# What to do:
Transcribe all of the data exactly, leaving nothing out.

====================

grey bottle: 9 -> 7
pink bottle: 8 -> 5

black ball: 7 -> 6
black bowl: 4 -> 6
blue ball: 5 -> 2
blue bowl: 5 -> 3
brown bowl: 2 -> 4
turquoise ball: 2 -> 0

====================

# Reply to the task:
grey bottle: 9 -> 7
pink bottle: 8 -> 5

black ball: 7 -> 6
black bowl: 4 -> 6
blue ball: 5 -> 2
blue bowl: 5 -> 3
brown bowl: 2 -> 4
turquoise ball: 2 -> 0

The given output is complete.